Your job is to copy the data that follows exactly, every line included.

##########

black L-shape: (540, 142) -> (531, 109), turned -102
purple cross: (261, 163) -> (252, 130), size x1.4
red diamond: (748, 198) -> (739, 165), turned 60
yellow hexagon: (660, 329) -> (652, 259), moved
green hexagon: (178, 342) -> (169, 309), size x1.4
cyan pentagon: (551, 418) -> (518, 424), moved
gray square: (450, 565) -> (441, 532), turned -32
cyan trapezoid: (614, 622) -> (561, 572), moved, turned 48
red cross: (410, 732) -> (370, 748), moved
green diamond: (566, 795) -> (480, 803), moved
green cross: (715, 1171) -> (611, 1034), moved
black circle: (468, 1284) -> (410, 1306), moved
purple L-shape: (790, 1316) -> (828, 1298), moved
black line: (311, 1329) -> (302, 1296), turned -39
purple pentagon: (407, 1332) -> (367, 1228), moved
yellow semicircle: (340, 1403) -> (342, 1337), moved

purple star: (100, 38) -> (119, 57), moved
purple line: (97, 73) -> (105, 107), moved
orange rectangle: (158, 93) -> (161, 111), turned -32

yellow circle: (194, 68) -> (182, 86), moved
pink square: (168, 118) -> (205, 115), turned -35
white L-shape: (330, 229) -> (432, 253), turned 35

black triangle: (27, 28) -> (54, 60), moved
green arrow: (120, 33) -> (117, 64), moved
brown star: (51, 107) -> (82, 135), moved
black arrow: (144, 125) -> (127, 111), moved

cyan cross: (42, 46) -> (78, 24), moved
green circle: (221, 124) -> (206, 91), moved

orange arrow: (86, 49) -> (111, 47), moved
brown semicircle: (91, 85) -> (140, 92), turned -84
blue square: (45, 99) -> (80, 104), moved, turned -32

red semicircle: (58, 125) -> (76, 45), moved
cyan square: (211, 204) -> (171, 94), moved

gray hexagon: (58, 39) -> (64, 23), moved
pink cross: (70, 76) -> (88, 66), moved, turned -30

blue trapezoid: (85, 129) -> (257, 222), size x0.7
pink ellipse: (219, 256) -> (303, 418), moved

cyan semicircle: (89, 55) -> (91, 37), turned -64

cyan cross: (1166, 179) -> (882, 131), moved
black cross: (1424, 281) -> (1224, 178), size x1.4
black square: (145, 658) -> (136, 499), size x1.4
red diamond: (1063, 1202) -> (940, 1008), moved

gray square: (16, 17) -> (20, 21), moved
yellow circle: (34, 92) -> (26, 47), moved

##########

■ EXPECTED OUTPUT:
black L-shape: (540, 142) -> (531, 109), turned -102
purple cross: (261, 163) -> (252, 130), size x1.4
red diamond: (748, 198) -> (739, 165), turned 60
yellow hexagon: (660, 329) -> (652, 259), moved
green hexagon: (178, 342) -> (169, 309), size x1.4
cyan pentagon: (551, 418) -> (518, 424), moved
gray square: (450, 565) -> (441, 532), turned -32
cyan trapezoid: (614, 622) -> (561, 572), moved, turned 48
red cross: (410, 732) -> (370, 748), moved
green diamond: (566, 795) -> (480, 803), moved
green cross: (715, 1171) -> (611, 1034), moved
black circle: (468, 1284) -> (410, 1306), moved
purple L-shape: (790, 1316) -> (828, 1298), moved
black line: (311, 1329) -> (302, 1296), turned -39
purple pentagon: (407, 1332) -> (367, 1228), moved
yellow semicircle: (340, 1403) -> (342, 1337), moved

purple star: (100, 38) -> (119, 57), moved
purple line: (97, 73) -> (105, 107), moved
orange rectangle: (158, 93) -> (161, 111), turned -32

yellow circle: (194, 68) -> (182, 86), moved
pink square: (168, 118) -> (205, 115), turned -35
white L-shape: (330, 229) -> (432, 253), turned 35

black triangle: (27, 28) -> (54, 60), moved
green arrow: (120, 33) -> (117, 64), moved
brown star: (51, 107) -> (82, 135), moved
black arrow: (144, 125) -> (127, 111), moved

cyan cross: (42, 46) -> (78, 24), moved
green circle: (221, 124) -> (206, 91), moved

orange arrow: (86, 49) -> (111, 47), moved
brown semicircle: (91, 85) -> (140, 92), turned -84
blue square: (45, 99) -> (80, 104), moved, turned -32

red semicircle: (58, 125) -> (76, 45), moved
cyan square: (211, 204) -> (171, 94), moved

gray hexagon: (58, 39) -> (64, 23), moved
pink cross: (70, 76) -> (88, 66), moved, turned -30

blue trapezoid: (85, 129) -> (257, 222), size x0.7
pink ellipse: (219, 256) -> (303, 418), moved

cyan semicircle: (89, 55) -> (91, 37), turned -64

cyan cross: (1166, 179) -> (882, 131), moved
black cross: (1424, 281) -> (1224, 178), size x1.4
black square: (145, 658) -> (136, 499), size x1.4
red diamond: (1063, 1202) -> (940, 1008), moved

gray square: (16, 17) -> (20, 21), moved
yellow circle: (34, 92) -> (26, 47), moved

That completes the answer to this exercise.